__Problem to work on__: Retype, without any change, the first line of the records and every line after it through the one containing "- cup in brown <202 396>".
________________________________________
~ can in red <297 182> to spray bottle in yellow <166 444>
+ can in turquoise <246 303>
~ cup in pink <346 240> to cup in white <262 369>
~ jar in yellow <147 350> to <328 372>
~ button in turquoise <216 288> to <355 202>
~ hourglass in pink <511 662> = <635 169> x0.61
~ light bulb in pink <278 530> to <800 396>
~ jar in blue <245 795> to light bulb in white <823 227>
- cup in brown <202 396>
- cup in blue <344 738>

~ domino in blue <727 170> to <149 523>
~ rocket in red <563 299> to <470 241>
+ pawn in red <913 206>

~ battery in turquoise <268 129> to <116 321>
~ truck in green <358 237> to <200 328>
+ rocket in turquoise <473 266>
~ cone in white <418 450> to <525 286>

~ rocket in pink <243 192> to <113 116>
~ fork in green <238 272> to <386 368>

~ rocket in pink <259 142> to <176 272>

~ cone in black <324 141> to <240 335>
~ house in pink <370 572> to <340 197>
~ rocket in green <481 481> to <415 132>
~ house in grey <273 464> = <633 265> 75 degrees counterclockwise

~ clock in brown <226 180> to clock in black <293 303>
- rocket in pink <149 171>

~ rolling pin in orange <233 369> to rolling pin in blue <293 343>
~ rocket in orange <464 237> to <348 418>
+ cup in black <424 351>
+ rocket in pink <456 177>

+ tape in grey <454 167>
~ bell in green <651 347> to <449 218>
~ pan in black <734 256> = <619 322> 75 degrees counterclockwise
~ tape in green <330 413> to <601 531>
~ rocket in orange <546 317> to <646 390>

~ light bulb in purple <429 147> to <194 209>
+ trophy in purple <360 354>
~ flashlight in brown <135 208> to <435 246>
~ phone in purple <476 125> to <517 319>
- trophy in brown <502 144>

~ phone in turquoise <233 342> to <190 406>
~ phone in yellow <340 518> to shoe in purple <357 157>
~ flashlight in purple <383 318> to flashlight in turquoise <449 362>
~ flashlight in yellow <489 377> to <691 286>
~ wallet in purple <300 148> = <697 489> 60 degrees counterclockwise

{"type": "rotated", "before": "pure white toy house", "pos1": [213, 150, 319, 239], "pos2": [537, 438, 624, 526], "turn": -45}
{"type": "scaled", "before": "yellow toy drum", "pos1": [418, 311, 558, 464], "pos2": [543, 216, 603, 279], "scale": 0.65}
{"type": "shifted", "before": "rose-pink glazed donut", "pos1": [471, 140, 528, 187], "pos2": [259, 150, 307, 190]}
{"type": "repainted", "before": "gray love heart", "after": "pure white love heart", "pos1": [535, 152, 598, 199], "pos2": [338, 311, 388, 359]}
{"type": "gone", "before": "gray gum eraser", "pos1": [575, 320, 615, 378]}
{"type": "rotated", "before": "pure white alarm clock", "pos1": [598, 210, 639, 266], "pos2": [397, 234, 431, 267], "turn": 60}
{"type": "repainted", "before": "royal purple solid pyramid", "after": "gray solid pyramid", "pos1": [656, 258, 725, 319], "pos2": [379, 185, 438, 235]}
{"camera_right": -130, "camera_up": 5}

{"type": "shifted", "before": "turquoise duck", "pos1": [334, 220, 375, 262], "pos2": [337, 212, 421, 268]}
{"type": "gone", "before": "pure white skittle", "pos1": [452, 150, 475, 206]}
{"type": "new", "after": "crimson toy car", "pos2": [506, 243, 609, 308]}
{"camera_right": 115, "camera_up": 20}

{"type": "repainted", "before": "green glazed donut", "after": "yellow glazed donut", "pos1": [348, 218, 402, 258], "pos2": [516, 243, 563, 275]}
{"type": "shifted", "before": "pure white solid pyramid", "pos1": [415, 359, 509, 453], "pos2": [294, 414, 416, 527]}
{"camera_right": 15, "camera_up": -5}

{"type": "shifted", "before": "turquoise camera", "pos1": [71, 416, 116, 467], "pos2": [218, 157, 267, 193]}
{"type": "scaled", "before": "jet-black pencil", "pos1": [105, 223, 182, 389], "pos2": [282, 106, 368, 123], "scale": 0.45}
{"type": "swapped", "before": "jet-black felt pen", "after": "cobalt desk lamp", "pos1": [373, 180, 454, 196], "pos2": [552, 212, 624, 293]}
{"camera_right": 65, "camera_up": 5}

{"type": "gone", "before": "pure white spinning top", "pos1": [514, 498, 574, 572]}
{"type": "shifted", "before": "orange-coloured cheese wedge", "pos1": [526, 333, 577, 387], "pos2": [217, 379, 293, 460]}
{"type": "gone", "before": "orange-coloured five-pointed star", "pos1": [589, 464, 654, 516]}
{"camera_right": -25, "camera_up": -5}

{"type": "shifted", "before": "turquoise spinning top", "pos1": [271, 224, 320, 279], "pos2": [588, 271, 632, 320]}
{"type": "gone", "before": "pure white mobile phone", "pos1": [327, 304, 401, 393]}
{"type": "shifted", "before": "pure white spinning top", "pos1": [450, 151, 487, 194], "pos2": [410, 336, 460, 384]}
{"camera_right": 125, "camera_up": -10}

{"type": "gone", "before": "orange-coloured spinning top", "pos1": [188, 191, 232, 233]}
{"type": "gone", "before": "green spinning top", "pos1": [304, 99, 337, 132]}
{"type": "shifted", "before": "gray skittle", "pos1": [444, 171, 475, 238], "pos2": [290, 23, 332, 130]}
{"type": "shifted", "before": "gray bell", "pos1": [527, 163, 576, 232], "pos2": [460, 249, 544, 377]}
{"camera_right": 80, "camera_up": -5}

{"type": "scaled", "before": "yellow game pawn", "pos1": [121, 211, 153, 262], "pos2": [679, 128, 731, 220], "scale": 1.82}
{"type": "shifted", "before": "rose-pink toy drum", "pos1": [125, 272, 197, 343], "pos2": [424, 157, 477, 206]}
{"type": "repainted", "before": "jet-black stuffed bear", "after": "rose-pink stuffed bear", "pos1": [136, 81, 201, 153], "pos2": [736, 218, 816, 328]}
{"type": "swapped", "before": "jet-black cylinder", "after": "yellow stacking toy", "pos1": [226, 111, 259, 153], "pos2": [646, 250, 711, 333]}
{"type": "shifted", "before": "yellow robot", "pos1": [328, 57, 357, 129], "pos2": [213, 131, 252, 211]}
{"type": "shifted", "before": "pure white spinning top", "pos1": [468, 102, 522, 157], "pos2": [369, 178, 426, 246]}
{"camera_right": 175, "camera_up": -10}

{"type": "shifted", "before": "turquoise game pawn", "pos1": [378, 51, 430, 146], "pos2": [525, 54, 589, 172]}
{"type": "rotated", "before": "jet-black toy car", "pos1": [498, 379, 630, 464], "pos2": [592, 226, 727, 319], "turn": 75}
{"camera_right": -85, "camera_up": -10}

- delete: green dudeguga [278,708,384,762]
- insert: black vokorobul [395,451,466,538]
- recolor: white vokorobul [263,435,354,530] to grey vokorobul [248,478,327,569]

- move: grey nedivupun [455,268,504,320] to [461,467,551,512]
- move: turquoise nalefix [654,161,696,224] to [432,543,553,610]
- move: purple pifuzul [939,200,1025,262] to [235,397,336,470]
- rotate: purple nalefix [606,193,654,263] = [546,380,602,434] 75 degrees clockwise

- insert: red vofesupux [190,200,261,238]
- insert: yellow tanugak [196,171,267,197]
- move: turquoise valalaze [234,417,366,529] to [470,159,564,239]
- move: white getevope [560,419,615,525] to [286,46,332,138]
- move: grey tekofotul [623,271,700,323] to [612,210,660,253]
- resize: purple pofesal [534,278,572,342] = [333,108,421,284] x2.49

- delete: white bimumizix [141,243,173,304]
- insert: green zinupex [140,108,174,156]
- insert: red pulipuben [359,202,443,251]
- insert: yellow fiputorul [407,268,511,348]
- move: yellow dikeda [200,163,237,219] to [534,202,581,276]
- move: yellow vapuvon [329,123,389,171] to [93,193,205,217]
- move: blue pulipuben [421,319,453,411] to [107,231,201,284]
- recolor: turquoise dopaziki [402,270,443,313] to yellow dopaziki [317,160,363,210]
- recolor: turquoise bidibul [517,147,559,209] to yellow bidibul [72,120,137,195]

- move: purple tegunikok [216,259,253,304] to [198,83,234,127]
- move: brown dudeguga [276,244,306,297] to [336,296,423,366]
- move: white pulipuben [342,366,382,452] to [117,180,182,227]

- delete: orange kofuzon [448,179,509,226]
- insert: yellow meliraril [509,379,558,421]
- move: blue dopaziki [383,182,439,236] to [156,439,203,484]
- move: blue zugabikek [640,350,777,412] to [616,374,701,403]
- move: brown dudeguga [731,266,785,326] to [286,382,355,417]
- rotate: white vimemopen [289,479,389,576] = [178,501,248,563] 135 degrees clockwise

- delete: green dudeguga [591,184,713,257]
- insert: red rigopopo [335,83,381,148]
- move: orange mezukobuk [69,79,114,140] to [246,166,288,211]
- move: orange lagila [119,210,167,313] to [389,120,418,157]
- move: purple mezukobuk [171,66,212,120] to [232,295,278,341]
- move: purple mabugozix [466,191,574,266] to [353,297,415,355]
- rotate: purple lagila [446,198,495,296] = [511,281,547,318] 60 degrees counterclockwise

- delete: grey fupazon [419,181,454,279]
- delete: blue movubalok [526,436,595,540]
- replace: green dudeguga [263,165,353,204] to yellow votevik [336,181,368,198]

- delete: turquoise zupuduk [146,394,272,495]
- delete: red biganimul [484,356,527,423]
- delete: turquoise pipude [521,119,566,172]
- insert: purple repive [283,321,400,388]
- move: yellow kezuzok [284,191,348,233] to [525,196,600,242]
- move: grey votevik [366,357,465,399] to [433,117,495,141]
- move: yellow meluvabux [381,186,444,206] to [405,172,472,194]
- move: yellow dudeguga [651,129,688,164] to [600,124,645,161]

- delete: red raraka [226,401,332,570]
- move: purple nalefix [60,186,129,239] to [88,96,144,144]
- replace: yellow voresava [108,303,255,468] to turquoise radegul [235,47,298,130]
________________________________________
__Response below__:
~ can in red <297 182> to spray bottle in yellow <166 444>
+ can in turquoise <246 303>
~ cup in pink <346 240> to cup in white <262 369>
~ jar in yellow <147 350> to <328 372>
~ button in turquoise <216 288> to <355 202>
~ hourglass in pink <511 662> = <635 169> x0.61
~ light bulb in pink <278 530> to <800 396>
~ jar in blue <245 795> to light bulb in white <823 227>
- cup in brown <202 396>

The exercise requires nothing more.